**Requirement:**
Copy exactly the stretch of data below from the line with "D6: none -> diode 1N914 (A 0V, K KEY)" through the line with "U1: MSP430G2001 -> MSP430G2211", including both of those lines.

□ □ □

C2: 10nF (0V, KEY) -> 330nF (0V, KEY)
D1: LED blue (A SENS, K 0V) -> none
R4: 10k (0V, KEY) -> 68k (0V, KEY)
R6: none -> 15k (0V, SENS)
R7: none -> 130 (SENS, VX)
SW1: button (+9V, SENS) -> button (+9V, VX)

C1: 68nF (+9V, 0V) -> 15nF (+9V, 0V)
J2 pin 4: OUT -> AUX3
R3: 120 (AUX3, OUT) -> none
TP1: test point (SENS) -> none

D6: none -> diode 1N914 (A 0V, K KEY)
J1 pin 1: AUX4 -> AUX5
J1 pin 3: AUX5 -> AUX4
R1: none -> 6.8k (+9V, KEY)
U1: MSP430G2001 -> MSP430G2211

□ □ □

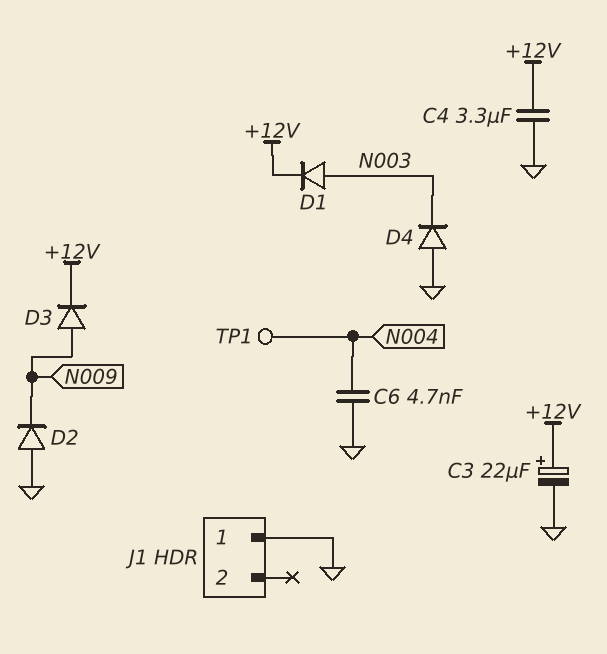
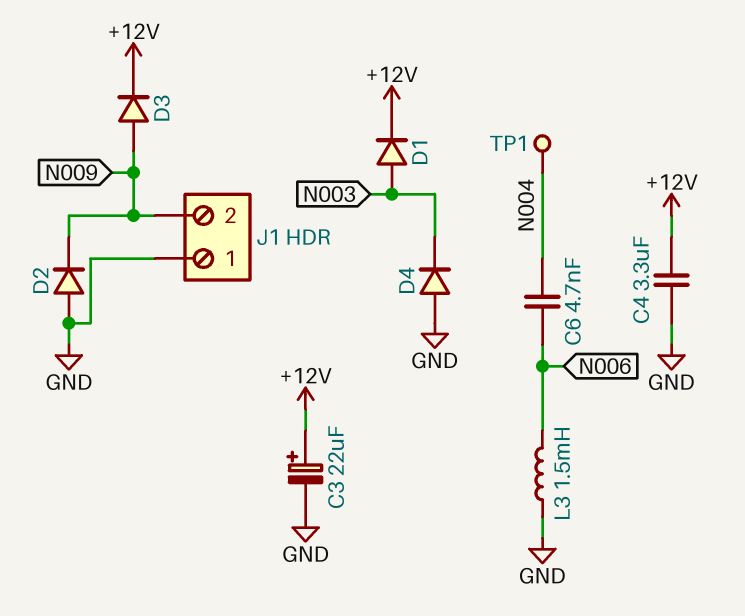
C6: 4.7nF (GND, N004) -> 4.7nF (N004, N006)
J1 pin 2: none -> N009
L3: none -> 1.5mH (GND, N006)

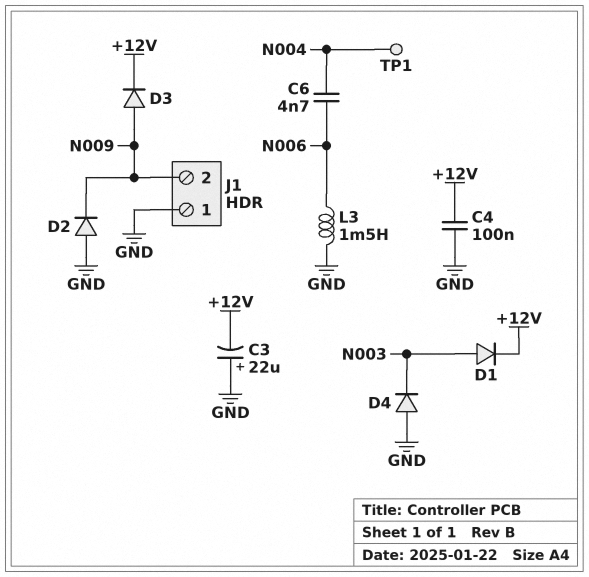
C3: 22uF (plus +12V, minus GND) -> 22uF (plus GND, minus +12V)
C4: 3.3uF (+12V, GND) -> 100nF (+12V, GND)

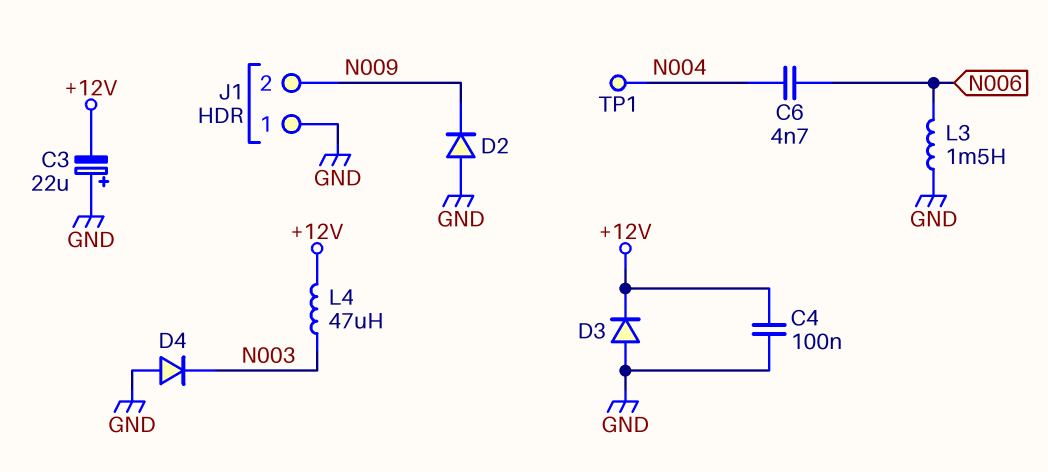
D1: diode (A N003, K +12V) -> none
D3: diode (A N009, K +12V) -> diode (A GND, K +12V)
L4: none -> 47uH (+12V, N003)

□ □ □

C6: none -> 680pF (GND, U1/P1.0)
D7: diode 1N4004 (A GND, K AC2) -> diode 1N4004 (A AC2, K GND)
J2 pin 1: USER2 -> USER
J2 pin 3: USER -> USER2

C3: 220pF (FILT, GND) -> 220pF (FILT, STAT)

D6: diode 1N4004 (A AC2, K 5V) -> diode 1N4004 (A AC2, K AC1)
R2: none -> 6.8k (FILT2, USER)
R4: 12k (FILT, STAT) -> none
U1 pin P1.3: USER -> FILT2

□ □ □

**Output for this exercise:**
D6: none -> diode 1N914 (A 0V, K KEY)
J1 pin 1: AUX4 -> AUX5
J1 pin 3: AUX5 -> AUX4
R1: none -> 6.8k (+9V, KEY)
U1: MSP430G2001 -> MSP430G2211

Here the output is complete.